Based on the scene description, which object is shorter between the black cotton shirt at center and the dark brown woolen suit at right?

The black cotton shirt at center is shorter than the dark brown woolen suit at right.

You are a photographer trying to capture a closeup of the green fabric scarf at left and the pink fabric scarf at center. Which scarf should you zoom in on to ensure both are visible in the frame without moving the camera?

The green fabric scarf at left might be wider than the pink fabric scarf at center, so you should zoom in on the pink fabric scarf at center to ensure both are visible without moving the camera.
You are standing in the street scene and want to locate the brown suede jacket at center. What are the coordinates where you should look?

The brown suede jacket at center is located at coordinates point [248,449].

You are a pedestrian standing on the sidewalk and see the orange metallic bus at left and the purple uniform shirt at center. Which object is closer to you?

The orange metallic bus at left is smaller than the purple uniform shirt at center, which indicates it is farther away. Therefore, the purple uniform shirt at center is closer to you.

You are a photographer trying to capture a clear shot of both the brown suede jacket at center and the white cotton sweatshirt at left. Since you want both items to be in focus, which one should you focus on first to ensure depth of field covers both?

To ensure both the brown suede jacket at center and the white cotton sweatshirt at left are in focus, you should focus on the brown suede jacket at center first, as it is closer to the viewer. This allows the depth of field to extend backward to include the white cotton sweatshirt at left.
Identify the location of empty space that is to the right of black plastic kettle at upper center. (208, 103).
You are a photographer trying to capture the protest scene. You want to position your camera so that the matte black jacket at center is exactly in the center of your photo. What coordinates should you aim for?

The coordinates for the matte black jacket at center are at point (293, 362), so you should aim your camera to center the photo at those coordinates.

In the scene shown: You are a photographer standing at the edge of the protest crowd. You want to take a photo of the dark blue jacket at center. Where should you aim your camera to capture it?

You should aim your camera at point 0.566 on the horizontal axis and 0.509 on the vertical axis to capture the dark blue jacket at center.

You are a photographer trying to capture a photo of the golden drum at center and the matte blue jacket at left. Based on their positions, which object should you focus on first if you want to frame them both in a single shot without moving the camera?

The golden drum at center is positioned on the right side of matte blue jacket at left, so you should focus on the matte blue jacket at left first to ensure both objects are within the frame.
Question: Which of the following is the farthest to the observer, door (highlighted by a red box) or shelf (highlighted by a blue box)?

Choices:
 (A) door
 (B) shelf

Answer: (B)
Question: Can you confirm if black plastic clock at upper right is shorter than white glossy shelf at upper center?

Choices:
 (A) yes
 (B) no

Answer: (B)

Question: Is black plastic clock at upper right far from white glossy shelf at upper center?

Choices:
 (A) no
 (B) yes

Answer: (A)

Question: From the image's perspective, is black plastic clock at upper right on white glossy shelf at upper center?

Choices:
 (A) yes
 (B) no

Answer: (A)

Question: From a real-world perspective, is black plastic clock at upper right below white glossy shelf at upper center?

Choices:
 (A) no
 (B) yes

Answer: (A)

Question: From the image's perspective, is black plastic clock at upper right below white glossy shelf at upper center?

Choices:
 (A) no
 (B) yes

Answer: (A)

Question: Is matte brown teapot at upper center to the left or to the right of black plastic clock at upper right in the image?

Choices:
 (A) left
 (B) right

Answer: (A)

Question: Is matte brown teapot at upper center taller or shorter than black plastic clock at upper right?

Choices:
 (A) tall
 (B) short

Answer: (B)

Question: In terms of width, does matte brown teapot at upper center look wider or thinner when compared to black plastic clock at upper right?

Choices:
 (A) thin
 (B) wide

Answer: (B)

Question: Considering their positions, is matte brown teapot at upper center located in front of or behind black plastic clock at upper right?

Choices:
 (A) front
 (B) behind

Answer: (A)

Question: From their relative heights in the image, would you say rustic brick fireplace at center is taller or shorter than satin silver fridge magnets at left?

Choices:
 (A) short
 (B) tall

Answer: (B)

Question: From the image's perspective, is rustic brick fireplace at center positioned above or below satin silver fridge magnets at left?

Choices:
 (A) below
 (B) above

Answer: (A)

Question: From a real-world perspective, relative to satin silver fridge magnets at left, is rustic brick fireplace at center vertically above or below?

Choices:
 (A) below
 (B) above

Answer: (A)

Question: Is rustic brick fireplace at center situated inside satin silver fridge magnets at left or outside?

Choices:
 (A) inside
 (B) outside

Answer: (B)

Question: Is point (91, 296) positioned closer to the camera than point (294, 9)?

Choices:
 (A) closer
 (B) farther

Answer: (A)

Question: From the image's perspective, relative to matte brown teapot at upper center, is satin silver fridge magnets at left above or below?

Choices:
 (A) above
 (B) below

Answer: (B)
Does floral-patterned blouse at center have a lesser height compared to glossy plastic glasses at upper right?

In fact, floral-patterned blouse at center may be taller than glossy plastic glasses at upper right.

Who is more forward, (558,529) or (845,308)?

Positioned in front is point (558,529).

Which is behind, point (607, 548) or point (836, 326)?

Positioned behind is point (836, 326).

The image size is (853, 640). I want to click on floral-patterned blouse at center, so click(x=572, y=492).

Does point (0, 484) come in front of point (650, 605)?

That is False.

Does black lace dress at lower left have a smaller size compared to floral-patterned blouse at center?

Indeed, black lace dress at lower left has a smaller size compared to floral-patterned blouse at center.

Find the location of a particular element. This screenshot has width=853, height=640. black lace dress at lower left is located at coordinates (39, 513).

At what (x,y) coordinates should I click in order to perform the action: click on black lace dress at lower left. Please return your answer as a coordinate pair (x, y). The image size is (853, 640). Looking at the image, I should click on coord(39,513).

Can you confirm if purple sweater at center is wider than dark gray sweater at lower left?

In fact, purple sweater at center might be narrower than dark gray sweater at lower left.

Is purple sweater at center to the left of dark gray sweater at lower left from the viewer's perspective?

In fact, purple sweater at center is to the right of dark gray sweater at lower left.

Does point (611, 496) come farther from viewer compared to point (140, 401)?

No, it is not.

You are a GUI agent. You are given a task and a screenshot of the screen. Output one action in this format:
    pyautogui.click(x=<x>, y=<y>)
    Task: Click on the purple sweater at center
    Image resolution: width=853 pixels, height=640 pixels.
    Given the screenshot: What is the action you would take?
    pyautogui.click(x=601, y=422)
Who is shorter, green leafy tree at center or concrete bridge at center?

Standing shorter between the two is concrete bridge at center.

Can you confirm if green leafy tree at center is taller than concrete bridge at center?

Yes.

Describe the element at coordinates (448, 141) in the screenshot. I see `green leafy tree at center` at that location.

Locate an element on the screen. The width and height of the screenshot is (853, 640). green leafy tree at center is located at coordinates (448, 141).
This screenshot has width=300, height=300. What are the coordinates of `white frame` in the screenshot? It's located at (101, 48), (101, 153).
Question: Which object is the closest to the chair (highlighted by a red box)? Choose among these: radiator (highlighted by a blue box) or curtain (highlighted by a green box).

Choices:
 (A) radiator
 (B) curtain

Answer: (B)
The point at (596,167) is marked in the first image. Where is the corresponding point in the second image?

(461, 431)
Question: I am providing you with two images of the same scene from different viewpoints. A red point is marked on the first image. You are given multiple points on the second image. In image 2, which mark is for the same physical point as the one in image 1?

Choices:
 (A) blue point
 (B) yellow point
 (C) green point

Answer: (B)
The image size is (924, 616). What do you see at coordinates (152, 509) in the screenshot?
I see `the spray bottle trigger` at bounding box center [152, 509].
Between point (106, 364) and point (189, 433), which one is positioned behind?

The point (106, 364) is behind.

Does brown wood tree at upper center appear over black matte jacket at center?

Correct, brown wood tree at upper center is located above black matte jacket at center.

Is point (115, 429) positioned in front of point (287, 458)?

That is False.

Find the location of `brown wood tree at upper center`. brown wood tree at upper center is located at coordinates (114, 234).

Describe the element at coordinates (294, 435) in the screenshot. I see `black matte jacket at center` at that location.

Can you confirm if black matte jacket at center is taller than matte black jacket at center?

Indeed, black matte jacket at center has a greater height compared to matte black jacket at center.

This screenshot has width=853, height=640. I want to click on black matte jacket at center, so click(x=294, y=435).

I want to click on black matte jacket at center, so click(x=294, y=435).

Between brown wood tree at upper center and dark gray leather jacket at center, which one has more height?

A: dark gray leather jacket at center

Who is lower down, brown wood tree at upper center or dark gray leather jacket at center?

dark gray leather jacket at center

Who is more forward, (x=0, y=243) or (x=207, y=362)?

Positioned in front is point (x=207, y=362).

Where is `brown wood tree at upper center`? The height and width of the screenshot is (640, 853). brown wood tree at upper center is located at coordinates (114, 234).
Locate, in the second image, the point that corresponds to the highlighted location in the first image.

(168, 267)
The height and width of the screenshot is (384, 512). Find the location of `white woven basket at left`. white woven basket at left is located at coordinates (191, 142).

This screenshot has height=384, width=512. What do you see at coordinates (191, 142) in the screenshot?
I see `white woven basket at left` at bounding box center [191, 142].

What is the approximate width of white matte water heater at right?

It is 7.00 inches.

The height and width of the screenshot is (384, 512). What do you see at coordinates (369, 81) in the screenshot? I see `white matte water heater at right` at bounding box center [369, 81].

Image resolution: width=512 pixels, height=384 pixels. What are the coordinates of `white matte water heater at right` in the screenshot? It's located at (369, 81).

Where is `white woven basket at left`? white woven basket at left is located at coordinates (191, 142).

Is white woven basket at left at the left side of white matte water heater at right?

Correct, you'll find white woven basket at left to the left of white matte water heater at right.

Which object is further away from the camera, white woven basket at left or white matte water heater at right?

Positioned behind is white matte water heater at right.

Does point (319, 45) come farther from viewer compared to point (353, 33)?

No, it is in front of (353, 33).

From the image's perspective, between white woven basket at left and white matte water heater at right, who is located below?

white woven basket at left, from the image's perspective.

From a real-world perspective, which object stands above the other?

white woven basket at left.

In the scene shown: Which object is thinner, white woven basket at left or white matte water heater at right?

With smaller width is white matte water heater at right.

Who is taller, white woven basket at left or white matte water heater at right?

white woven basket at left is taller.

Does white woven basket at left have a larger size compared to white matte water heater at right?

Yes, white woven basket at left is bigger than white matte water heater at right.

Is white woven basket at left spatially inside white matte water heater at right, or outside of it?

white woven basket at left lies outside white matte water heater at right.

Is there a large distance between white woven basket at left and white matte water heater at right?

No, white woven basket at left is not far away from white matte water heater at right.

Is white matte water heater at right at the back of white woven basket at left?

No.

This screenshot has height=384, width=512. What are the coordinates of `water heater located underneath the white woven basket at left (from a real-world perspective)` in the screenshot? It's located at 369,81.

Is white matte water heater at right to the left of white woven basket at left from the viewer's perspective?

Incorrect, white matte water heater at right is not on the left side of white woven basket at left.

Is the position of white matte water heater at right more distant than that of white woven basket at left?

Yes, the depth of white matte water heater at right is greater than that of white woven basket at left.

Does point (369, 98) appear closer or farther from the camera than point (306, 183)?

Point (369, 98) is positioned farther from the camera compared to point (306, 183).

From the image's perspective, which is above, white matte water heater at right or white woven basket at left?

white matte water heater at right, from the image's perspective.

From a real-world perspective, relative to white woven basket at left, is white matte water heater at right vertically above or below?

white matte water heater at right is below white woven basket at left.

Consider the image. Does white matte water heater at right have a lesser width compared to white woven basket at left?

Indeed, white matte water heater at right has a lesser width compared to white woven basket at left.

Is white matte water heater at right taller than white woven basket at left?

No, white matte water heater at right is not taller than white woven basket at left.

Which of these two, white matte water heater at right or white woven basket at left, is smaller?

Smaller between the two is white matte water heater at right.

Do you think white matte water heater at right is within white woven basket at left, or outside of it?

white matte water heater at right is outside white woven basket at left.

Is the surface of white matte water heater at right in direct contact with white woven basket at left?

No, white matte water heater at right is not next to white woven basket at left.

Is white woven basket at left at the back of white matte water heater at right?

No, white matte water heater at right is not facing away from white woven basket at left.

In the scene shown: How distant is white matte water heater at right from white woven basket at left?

┄┄┄┄┄┄┄┄┄┄┄┄┄┄┄┄┄┄┄┄

*PROBLEM*. Starting from the first line of the material, return every line verbatim, and stop after the line that contains "You are a photographer trying to capture a clear".

*WRITTEN SOLUTION*.
Based on the scene description, which object is shorter between the black cotton shirt at center and the dark brown woolen suit at right?

The black cotton shirt at center is shorter than the dark brown woolen suit at right.

You are a photographer trying to capture a closeup of the green fabric scarf at left and the pink fabric scarf at center. Which scarf should you zoom in on to ensure both are visible in the frame without moving the camera?

The green fabric scarf at left might be wider than the pink fabric scarf at center, so you should zoom in on the pink fabric scarf at center to ensure both are visible without moving the camera.
You are standing in the street scene and want to locate the brown suede jacket at center. What are the coordinates where you should look?

The brown suede jacket at center is located at coordinates point [248,449].

You are a pedestrian standing on the sidewalk and see the orange metallic bus at left and the purple uniform shirt at center. Which object is closer to you?

The orange metallic bus at left is smaller than the purple uniform shirt at center, which indicates it is farther away. Therefore, the purple uniform shirt at center is closer to you.

You are a photographer trying to capture a clear shot of both the brown suede jacket at center and the white cotton sweatshirt at left. Since you want both items to be in focus, which one should you focus on first to ensure depth of field covers both?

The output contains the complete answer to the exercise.